▸ Directions for this task
Word for word, set down the listing that appears after this line.

▸ Data for analysis
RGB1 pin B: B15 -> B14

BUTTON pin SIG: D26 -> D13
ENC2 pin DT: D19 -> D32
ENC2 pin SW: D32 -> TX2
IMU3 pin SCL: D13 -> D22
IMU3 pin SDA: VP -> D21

▸ Answer
RGB1 pin B: B15 -> B14

BUTTON pin SIG: D26 -> D13
ENC2 pin DT: D19 -> D32
ENC2 pin SW: D32 -> TX2
IMU3 pin SCL: D13 -> D22
IMU3 pin SDA: VP -> D21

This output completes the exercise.